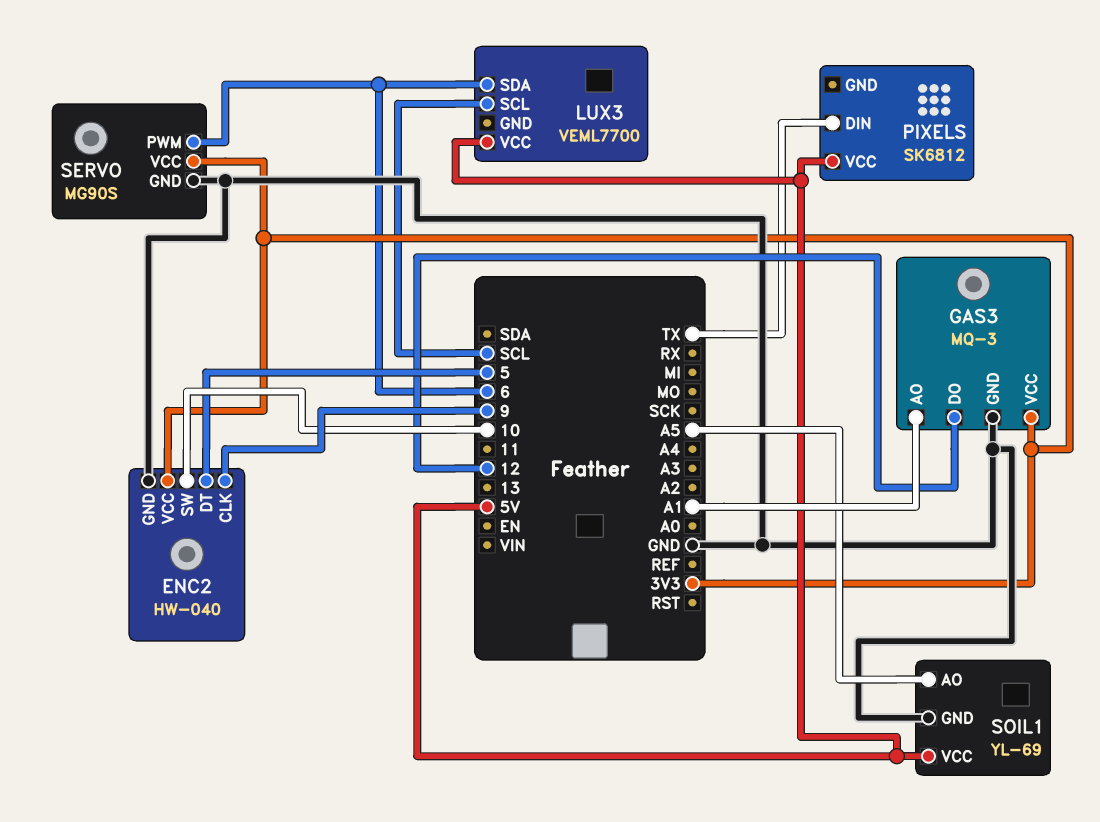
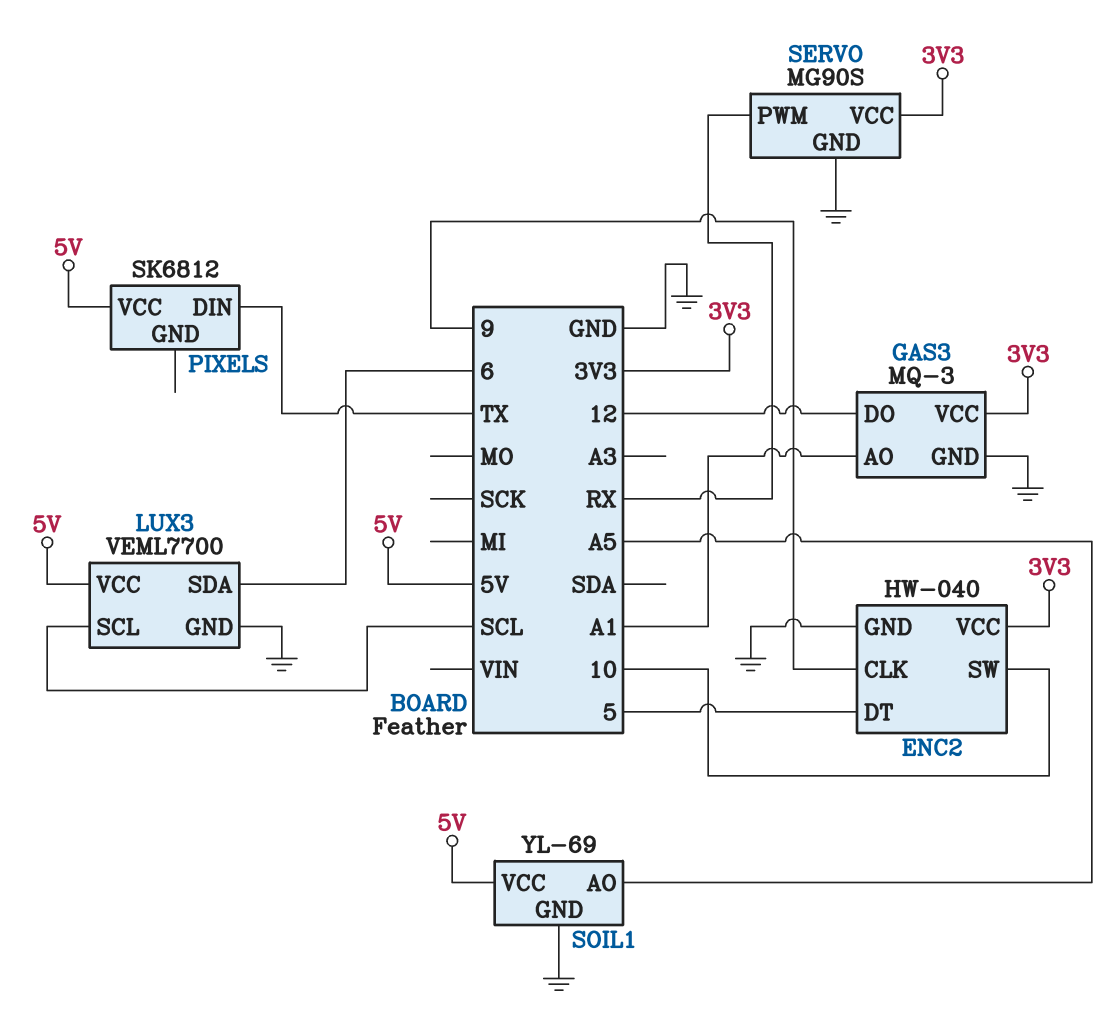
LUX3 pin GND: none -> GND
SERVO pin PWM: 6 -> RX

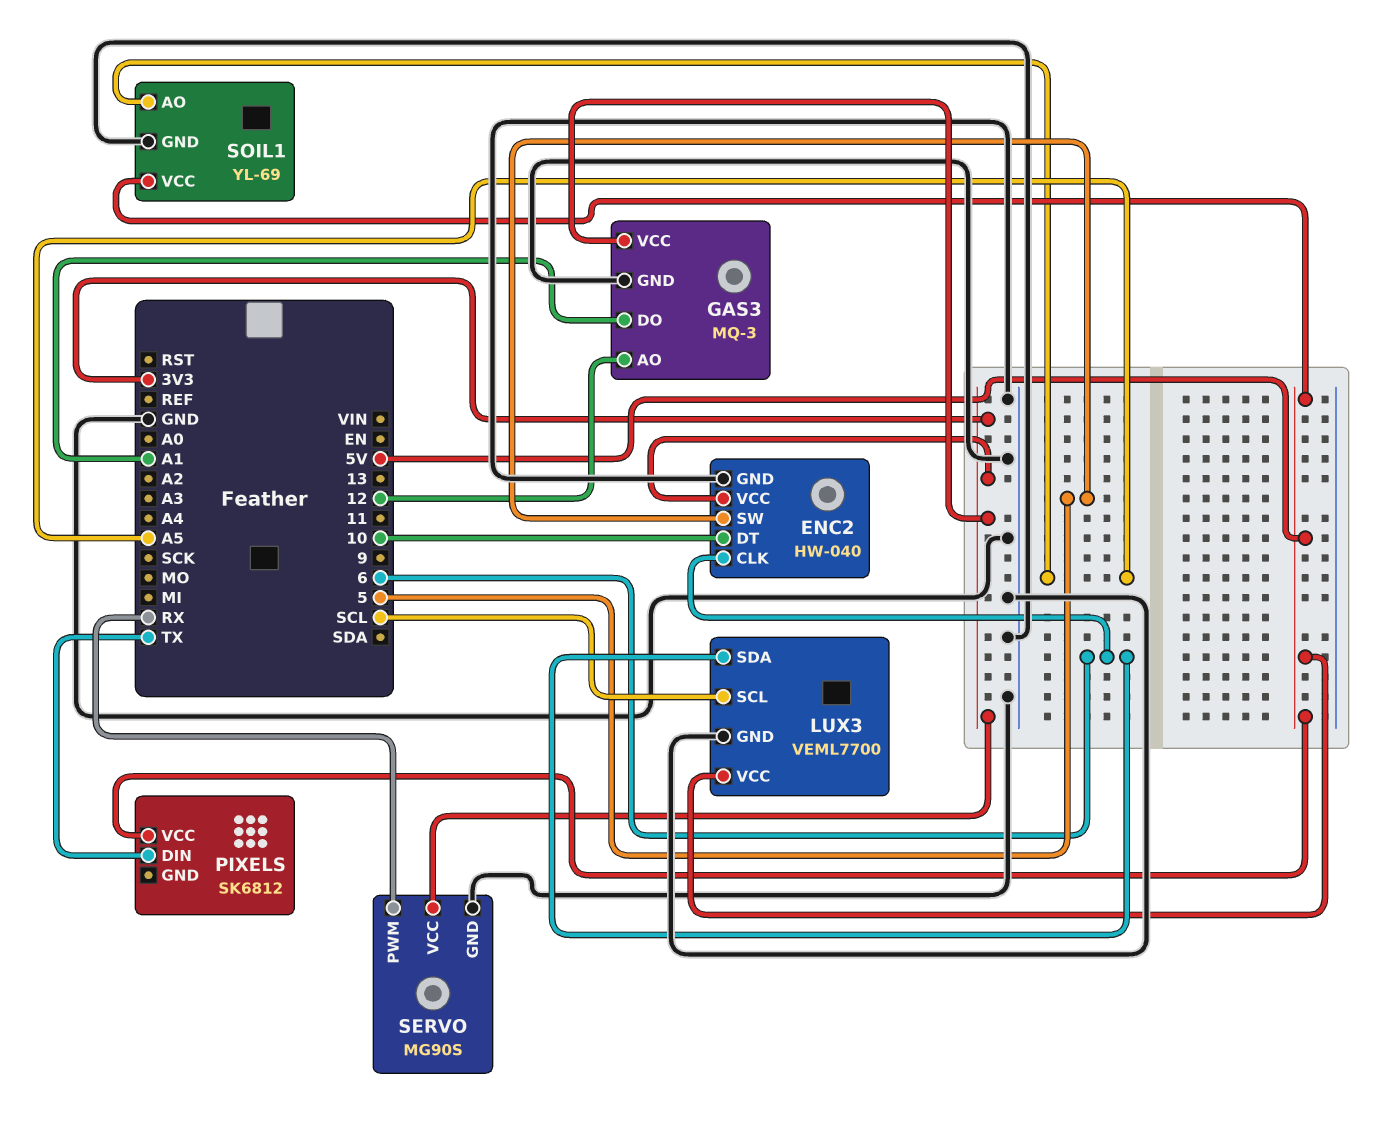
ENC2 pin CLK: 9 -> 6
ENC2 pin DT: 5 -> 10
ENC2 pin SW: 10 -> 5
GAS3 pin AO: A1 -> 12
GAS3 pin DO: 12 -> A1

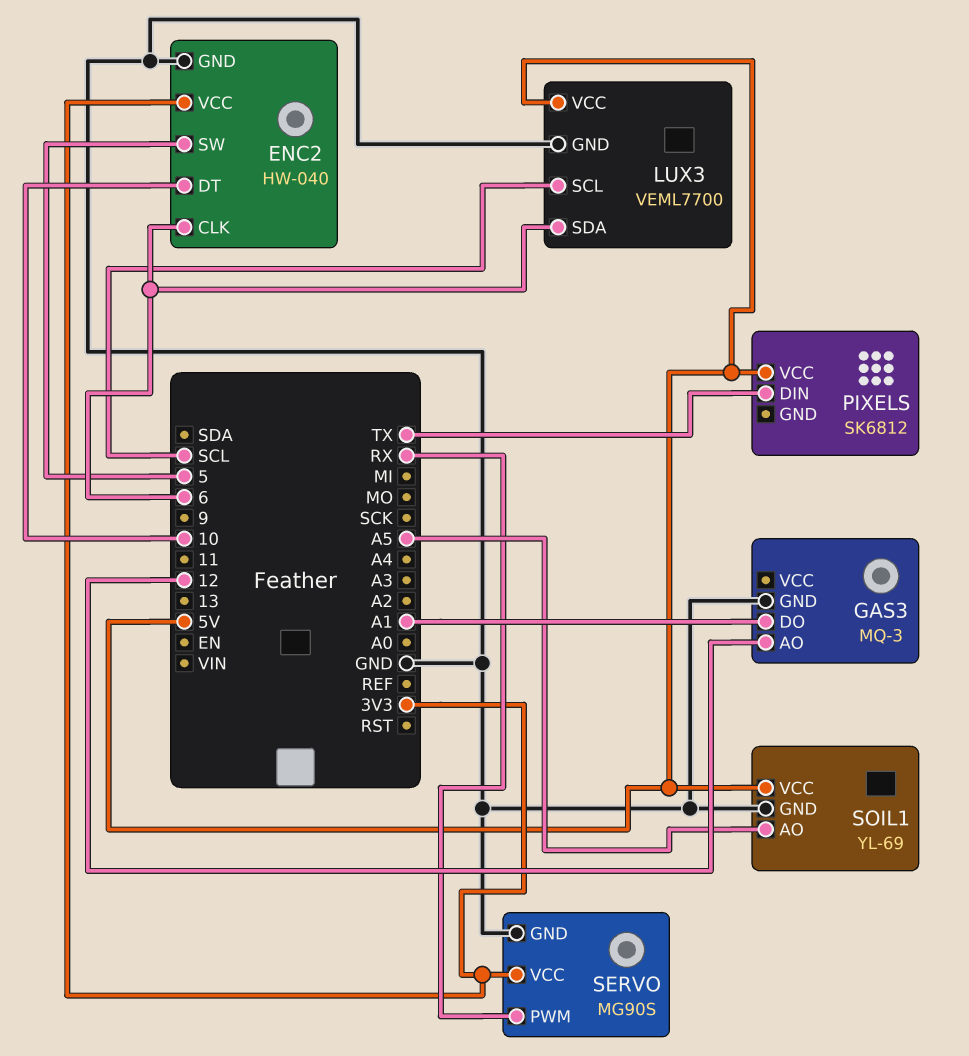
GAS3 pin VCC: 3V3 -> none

* * *

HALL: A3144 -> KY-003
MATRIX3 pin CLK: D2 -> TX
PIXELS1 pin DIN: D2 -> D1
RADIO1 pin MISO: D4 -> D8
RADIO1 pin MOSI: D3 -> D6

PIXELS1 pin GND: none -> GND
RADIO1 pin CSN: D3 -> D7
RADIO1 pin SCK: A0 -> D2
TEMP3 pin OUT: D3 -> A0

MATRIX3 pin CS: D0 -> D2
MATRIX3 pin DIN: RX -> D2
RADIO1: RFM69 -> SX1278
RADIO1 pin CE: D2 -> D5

## Task prompt
From the records above, copy only the lines running from the line holding "LUX3 pin GND: none -> GND" through the line holding "GAS3 pin VCC: 3V3 -> none", with no pictures.

## Exercise result
LUX3 pin GND: none -> GND
SERVO pin PWM: 6 -> RX

ENC2 pin CLK: 9 -> 6
ENC2 pin DT: 5 -> 10
ENC2 pin SW: 10 -> 5
GAS3 pin AO: A1 -> 12
GAS3 pin DO: 12 -> A1

GAS3 pin VCC: 3V3 -> none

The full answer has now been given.